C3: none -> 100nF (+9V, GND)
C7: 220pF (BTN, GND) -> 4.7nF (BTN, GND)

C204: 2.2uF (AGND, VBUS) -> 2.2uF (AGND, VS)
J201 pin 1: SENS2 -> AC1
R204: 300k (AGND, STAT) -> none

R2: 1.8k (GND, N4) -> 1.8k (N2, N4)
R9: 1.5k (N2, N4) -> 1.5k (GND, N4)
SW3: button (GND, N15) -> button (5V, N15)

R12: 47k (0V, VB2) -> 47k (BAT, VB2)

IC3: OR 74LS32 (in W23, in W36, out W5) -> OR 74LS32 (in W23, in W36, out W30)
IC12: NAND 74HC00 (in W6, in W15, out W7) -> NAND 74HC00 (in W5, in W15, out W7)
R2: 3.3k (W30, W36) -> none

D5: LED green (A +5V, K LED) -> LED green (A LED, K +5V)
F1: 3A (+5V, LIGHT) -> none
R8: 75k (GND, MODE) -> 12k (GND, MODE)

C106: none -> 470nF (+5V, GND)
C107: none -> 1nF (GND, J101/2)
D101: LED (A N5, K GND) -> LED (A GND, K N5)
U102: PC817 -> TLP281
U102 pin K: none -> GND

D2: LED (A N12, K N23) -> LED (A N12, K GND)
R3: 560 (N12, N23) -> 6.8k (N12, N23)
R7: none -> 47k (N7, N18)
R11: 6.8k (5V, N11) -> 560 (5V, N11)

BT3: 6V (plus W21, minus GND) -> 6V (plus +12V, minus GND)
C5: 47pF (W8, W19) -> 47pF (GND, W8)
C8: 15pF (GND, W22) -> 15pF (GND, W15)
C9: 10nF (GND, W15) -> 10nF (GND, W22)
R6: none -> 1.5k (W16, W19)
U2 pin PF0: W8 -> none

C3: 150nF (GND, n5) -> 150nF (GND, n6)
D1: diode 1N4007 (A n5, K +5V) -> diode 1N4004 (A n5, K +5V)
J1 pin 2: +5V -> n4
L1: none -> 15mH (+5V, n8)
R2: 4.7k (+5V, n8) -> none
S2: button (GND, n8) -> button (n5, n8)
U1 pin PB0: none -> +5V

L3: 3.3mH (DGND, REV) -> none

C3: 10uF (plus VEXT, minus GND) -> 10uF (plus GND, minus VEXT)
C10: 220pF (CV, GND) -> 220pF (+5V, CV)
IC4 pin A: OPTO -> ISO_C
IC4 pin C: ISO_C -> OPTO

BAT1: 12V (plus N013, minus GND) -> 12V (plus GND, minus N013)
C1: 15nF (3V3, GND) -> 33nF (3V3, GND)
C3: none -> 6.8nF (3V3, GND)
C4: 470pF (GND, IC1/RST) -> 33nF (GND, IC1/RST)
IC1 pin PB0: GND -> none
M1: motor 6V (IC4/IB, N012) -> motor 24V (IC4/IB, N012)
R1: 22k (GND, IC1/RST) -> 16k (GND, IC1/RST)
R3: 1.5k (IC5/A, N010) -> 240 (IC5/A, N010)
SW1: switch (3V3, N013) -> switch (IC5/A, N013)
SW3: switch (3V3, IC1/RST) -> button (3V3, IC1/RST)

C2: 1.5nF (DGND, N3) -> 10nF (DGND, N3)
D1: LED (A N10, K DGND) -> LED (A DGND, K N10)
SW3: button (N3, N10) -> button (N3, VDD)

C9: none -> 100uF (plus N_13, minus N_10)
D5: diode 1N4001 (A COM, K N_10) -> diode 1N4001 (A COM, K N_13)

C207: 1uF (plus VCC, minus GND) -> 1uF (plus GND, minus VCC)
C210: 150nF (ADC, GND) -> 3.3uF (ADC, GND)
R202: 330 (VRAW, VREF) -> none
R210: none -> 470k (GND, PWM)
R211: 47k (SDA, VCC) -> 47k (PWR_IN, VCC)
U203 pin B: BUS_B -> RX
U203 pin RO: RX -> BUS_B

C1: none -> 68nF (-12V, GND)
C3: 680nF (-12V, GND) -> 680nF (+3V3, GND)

-=-=-

**What this task involves:** Set the records above down again, exactly as they read.

**Answer to this exercise:**
C3: none -> 100nF (+9V, GND)
C7: 220pF (BTN, GND) -> 4.7nF (BTN, GND)

C204: 2.2uF (AGND, VBUS) -> 2.2uF (AGND, VS)
J201 pin 1: SENS2 -> AC1
R204: 300k (AGND, STAT) -> none

R2: 1.8k (GND, N4) -> 1.8k (N2, N4)
R9: 1.5k (N2, N4) -> 1.5k (GND, N4)
SW3: button (GND, N15) -> button (5V, N15)

R12: 47k (0V, VB2) -> 47k (BAT, VB2)

IC3: OR 74LS32 (in W23, in W36, out W5) -> OR 74LS32 (in W23, in W36, out W30)
IC12: NAND 74HC00 (in W6, in W15, out W7) -> NAND 74HC00 (in W5, in W15, out W7)
R2: 3.3k (W30, W36) -> none

D5: LED green (A +5V, K LED) -> LED green (A LED, K +5V)
F1: 3A (+5V, LIGHT) -> none
R8: 75k (GND, MODE) -> 12k (GND, MODE)

C106: none -> 470nF (+5V, GND)
C107: none -> 1nF (GND, J101/2)
D101: LED (A N5, K GND) -> LED (A GND, K N5)
U102: PC817 -> TLP281
U102 pin K: none -> GND

D2: LED (A N12, K N23) -> LED (A N12, K GND)
R3: 560 (N12, N23) -> 6.8k (N12, N23)
R7: none -> 47k (N7, N18)
R11: 6.8k (5V, N11) -> 560 (5V, N11)

BT3: 6V (plus W21, minus GND) -> 6V (plus +12V, minus GND)
C5: 47pF (W8, W19) -> 47pF (GND, W8)
C8: 15pF (GND, W22) -> 15pF (GND, W15)
C9: 10nF (GND, W15) -> 10nF (GND, W22)
R6: none -> 1.5k (W16, W19)
U2 pin PF0: W8 -> none

C3: 150nF (GND, n5) -> 150nF (GND, n6)
D1: diode 1N4007 (A n5, K +5V) -> diode 1N4004 (A n5, K +5V)
J1 pin 2: +5V -> n4
L1: none -> 15mH (+5V, n8)
R2: 4.7k (+5V, n8) -> none
S2: button (GND, n8) -> button (n5, n8)
U1 pin PB0: none -> +5V

L3: 3.3mH (DGND, REV) -> none

C3: 10uF (plus VEXT, minus GND) -> 10uF (plus GND, minus VEXT)
C10: 220pF (CV, GND) -> 220pF (+5V, CV)
IC4 pin A: OPTO -> ISO_C
IC4 pin C: ISO_C -> OPTO

BAT1: 12V (plus N013, minus GND) -> 12V (plus GND, minus N013)
C1: 15nF (3V3, GND) -> 33nF (3V3, GND)
C3: none -> 6.8nF (3V3, GND)
C4: 470pF (GND, IC1/RST) -> 33nF (GND, IC1/RST)
IC1 pin PB0: GND -> none
M1: motor 6V (IC4/IB, N012) -> motor 24V (IC4/IB, N012)
R1: 22k (GND, IC1/RST) -> 16k (GND, IC1/RST)
R3: 1.5k (IC5/A, N010) -> 240 (IC5/A, N010)
SW1: switch (3V3, N013) -> switch (IC5/A, N013)
SW3: switch (3V3, IC1/RST) -> button (3V3, IC1/RST)

C2: 1.5nF (DGND, N3) -> 10nF (DGND, N3)
D1: LED (A N10, K DGND) -> LED (A DGND, K N10)
SW3: button (N3, N10) -> button (N3, VDD)

C9: none -> 100uF (plus N_13, minus N_10)
D5: diode 1N4001 (A COM, K N_10) -> diode 1N4001 (A COM, K N_13)

C207: 1uF (plus VCC, minus GND) -> 1uF (plus GND, minus VCC)
C210: 150nF (ADC, GND) -> 3.3uF (ADC, GND)
R202: 330 (VRAW, VREF) -> none
R210: none -> 470k (GND, PWM)
R211: 47k (SDA, VCC) -> 47k (PWR_IN, VCC)
U203 pin B: BUS_B -> RX
U203 pin RO: RX -> BUS_B

C1: none -> 68nF (-12V, GND)
C3: 680nF (-12V, GND) -> 680nF (+3V3, GND)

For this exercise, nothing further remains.